▶ [AVAILABLE RECORDS]:
· · · · · · ·
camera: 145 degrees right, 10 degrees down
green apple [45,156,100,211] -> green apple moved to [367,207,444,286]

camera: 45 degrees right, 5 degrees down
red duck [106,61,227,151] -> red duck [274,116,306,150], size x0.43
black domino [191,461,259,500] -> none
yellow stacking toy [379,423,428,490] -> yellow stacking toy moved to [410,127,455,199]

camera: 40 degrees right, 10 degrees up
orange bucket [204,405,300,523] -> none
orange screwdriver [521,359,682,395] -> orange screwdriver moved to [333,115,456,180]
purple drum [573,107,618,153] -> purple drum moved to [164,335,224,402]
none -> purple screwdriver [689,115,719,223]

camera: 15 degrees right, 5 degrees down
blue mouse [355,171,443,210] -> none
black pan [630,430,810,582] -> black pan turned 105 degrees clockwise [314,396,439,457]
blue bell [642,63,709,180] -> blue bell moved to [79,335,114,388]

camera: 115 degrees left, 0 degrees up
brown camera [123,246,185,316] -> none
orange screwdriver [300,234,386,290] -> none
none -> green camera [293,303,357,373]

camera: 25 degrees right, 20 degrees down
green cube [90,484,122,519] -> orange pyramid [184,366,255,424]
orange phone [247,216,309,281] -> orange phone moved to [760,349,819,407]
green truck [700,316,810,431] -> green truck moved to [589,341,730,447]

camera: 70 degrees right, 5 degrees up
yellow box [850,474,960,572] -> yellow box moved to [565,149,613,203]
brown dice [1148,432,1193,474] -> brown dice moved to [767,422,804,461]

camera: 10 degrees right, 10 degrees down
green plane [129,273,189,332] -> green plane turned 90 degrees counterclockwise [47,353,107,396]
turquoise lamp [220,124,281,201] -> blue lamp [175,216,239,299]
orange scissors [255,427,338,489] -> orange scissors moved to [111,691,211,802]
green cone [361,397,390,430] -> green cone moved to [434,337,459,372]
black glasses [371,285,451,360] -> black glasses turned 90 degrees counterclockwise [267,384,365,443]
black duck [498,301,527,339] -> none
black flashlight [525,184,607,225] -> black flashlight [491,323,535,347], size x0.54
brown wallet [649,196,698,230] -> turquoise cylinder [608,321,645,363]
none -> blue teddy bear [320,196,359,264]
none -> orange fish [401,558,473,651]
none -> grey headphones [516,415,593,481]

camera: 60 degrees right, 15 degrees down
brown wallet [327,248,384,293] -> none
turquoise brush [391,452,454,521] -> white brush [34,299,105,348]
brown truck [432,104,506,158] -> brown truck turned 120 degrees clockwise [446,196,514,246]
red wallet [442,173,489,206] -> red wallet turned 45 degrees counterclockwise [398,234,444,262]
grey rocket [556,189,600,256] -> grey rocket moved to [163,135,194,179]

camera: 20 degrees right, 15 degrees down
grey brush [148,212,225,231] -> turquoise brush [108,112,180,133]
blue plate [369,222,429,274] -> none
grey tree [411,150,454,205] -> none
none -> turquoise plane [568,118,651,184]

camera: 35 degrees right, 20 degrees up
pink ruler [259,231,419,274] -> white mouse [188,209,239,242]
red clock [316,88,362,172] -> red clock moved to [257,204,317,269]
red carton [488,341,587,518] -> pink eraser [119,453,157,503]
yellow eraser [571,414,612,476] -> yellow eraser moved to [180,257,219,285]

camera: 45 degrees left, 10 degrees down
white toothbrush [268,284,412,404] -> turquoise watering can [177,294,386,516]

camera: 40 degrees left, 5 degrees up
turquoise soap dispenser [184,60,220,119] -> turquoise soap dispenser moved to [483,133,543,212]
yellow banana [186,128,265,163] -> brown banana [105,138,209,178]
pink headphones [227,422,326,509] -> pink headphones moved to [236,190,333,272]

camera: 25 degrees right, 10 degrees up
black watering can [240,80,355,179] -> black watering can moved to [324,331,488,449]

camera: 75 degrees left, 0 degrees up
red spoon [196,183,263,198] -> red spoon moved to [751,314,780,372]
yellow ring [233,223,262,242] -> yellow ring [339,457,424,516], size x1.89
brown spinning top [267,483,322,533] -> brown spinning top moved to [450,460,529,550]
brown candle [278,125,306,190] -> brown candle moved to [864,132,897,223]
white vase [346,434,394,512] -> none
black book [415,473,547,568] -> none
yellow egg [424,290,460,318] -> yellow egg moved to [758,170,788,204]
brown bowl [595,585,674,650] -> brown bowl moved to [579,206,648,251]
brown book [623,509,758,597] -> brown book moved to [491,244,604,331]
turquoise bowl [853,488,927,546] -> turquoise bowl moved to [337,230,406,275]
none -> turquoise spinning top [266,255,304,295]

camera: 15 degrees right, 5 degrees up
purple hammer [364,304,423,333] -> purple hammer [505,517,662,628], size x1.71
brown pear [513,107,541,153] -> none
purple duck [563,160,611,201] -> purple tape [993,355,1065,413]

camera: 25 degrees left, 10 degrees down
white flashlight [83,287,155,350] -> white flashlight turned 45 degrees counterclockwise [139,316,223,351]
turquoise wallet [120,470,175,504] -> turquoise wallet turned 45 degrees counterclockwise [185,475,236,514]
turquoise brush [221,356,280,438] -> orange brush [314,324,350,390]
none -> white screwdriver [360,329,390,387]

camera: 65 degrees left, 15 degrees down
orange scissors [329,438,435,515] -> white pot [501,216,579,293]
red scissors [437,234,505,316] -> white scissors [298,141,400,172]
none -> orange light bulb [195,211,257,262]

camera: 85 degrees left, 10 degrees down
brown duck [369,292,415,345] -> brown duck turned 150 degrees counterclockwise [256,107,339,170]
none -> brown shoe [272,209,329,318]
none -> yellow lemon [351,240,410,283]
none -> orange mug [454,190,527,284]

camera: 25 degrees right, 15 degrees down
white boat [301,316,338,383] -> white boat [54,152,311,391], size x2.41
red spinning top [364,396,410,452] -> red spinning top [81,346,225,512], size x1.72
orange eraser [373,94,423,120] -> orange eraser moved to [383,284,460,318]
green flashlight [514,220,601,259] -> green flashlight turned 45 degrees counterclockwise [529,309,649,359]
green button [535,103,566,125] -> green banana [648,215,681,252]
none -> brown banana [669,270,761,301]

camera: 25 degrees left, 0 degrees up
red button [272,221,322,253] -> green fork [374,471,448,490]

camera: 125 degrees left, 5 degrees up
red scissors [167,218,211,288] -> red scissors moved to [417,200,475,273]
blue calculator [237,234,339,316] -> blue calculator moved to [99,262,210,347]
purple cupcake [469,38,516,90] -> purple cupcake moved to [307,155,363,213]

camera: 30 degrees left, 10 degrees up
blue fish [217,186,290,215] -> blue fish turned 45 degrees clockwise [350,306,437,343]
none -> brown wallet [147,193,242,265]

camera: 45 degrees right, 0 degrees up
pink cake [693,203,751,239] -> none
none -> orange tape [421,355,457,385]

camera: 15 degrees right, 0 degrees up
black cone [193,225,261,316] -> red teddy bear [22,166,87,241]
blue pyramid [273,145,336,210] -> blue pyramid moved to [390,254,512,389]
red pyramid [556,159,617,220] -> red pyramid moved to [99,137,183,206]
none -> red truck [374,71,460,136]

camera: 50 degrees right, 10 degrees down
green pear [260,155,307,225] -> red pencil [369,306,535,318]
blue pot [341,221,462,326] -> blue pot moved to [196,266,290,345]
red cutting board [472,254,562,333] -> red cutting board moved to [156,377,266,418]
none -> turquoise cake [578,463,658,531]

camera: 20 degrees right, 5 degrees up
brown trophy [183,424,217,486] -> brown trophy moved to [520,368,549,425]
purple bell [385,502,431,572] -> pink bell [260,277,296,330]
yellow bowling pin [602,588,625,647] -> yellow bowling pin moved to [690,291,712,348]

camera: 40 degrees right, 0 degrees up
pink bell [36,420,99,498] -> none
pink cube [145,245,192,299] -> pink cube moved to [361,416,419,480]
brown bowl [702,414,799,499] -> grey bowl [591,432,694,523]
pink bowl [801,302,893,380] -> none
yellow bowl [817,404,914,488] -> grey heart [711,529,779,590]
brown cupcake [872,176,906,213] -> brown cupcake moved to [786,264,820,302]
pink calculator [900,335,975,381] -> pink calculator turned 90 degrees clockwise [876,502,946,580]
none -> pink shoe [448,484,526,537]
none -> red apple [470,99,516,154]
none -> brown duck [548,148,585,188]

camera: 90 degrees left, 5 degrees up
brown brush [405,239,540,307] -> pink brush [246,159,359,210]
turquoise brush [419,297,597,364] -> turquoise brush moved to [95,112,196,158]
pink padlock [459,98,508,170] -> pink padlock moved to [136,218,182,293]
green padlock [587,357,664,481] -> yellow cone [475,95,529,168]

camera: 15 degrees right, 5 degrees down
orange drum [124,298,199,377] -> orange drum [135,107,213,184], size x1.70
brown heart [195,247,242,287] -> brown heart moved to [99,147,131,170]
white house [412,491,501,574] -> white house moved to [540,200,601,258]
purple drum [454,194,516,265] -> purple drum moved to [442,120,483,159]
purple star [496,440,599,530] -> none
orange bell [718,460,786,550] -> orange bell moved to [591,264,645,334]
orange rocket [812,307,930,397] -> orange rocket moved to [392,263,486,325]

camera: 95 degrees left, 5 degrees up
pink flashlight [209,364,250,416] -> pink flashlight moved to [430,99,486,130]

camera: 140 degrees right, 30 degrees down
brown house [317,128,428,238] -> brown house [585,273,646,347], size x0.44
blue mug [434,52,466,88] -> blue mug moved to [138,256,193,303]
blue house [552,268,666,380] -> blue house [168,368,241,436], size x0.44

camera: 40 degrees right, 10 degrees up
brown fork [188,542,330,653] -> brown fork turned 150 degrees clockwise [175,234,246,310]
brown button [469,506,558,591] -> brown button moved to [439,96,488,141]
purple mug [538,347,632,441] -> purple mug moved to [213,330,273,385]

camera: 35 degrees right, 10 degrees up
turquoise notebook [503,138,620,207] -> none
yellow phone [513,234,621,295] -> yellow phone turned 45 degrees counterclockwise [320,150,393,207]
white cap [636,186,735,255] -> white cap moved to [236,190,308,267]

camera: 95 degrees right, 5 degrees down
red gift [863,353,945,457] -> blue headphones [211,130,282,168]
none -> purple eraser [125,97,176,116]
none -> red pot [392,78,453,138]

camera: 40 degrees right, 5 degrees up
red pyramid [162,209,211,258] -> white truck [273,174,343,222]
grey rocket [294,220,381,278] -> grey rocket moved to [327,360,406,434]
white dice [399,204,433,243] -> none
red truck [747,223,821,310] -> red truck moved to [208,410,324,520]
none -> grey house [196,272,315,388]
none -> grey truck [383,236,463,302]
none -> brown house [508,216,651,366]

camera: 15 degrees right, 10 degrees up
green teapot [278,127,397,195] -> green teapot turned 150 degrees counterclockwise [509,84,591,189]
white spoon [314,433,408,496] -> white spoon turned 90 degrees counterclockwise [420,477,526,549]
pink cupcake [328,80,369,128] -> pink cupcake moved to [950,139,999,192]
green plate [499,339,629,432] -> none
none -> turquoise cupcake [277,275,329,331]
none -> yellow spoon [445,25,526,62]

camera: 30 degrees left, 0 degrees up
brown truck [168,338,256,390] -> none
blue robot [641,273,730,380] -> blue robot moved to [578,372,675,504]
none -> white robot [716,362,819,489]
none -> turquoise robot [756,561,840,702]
· · · · · · ·
▶ [TASK REQUIREMENTS]: Look back at the data above. Transcribe exactly the lines starting at the line that contains "brown wallet [327,248,384,293] -> none" and ending at the line that contains "camera: 25 degrees right, 10 degrees up".

▶ [SOLUTION TO THIS EXERCISE]:
brown wallet [327,248,384,293] -> none
turquoise brush [391,452,454,521] -> white brush [34,299,105,348]
brown truck [432,104,506,158] -> brown truck turned 120 degrees clockwise [446,196,514,246]
red wallet [442,173,489,206] -> red wallet turned 45 degrees counterclockwise [398,234,444,262]
grey rocket [556,189,600,256] -> grey rocket moved to [163,135,194,179]

camera: 20 degrees right, 15 degrees down
grey brush [148,212,225,231] -> turquoise brush [108,112,180,133]
blue plate [369,222,429,274] -> none
grey tree [411,150,454,205] -> none
none -> turquoise plane [568,118,651,184]

camera: 35 degrees right, 20 degrees up
pink ruler [259,231,419,274] -> white mouse [188,209,239,242]
red clock [316,88,362,172] -> red clock moved to [257,204,317,269]
red carton [488,341,587,518] -> pink eraser [119,453,157,503]
yellow eraser [571,414,612,476] -> yellow eraser moved to [180,257,219,285]

camera: 45 degrees left, 10 degrees down
white toothbrush [268,284,412,404] -> turquoise watering can [177,294,386,516]

camera: 40 degrees left, 5 degrees up
turquoise soap dispenser [184,60,220,119] -> turquoise soap dispenser moved to [483,133,543,212]
yellow banana [186,128,265,163] -> brown banana [105,138,209,178]
pink headphones [227,422,326,509] -> pink headphones moved to [236,190,333,272]

camera: 25 degrees right, 10 degrees up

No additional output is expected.